(Stored entries)
.....

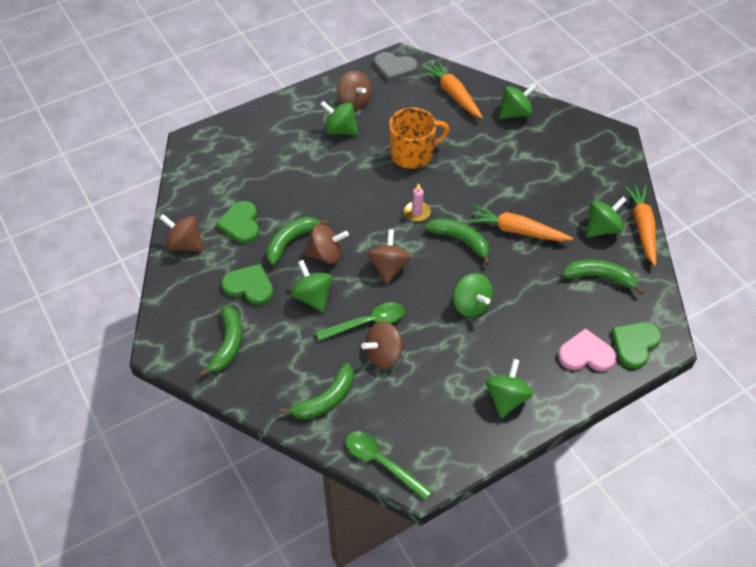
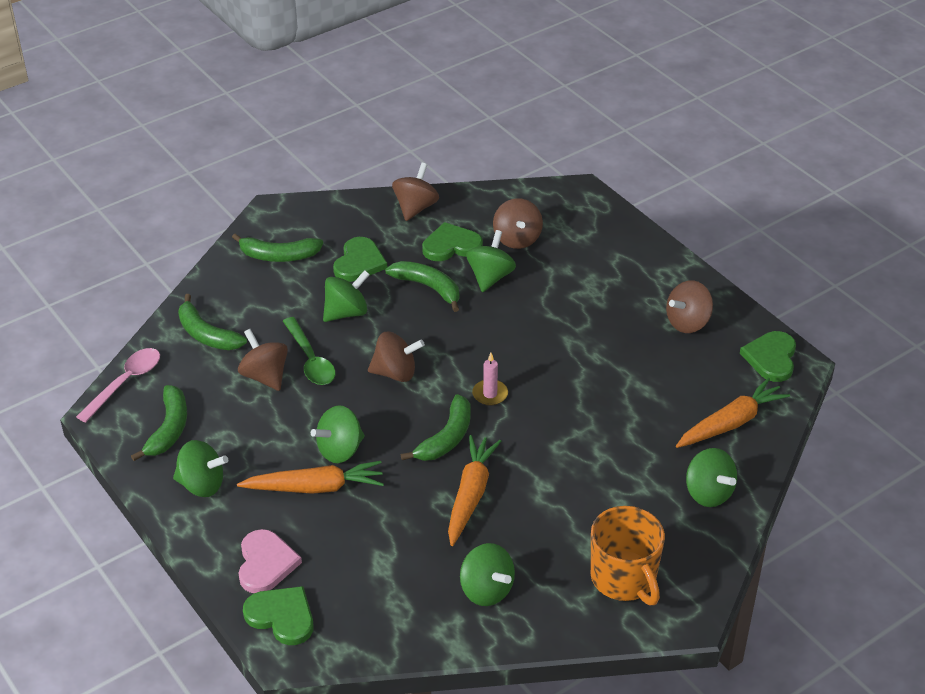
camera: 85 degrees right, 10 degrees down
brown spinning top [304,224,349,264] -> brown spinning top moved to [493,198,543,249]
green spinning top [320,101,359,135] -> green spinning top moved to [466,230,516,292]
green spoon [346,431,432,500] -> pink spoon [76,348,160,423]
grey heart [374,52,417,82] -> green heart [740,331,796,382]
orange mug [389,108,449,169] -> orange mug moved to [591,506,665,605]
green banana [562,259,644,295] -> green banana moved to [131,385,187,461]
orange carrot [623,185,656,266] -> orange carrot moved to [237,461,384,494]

.....

● DESCRIPTION OF THE TASK:
Copy these entries precisely and drop any picture.

● RESPONSE FOR THIS EXERCISE:
camera: 85 degrees right, 10 degrees down
brown spinning top [304,224,349,264] -> brown spinning top moved to [493,198,543,249]
green spinning top [320,101,359,135] -> green spinning top moved to [466,230,516,292]
green spoon [346,431,432,500] -> pink spoon [76,348,160,423]
grey heart [374,52,417,82] -> green heart [740,331,796,382]
orange mug [389,108,449,169] -> orange mug moved to [591,506,665,605]
green banana [562,259,644,295] -> green banana moved to [131,385,187,461]
orange carrot [623,185,656,266] -> orange carrot moved to [237,461,384,494]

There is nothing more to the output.